Assignment: Provide the number of lines in the material containing the word "flashlight", with nothing added.

Exercise data START

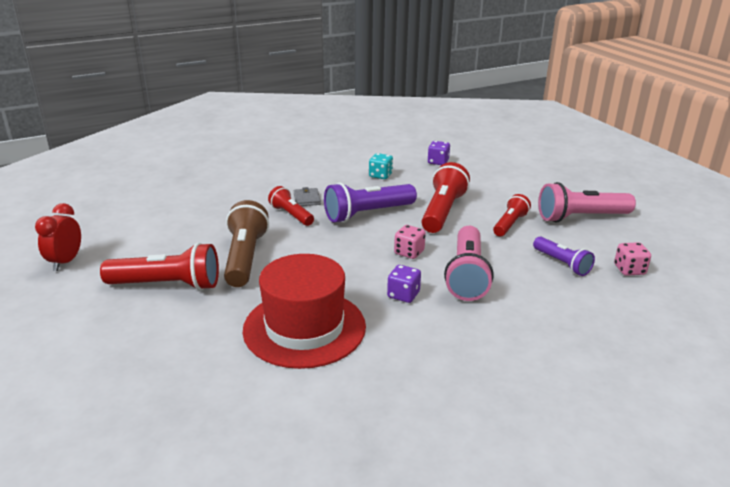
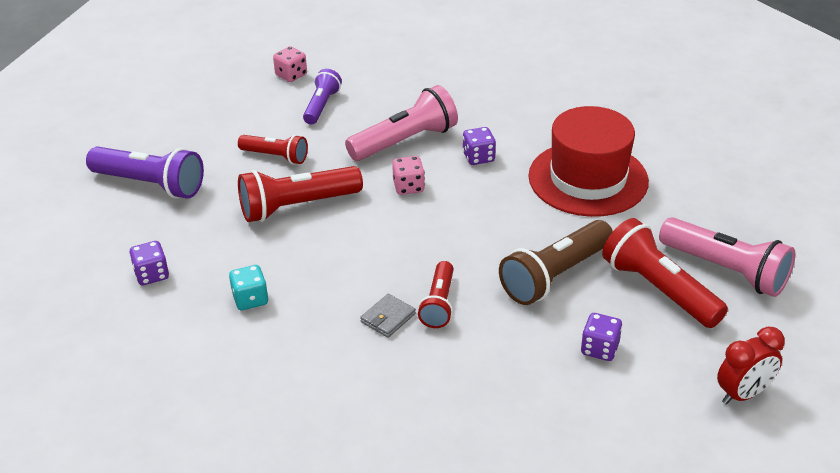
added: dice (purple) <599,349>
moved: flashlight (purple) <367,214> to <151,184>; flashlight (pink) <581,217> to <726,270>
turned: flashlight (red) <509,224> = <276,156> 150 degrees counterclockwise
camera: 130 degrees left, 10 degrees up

Exercise data END

Completed task: 2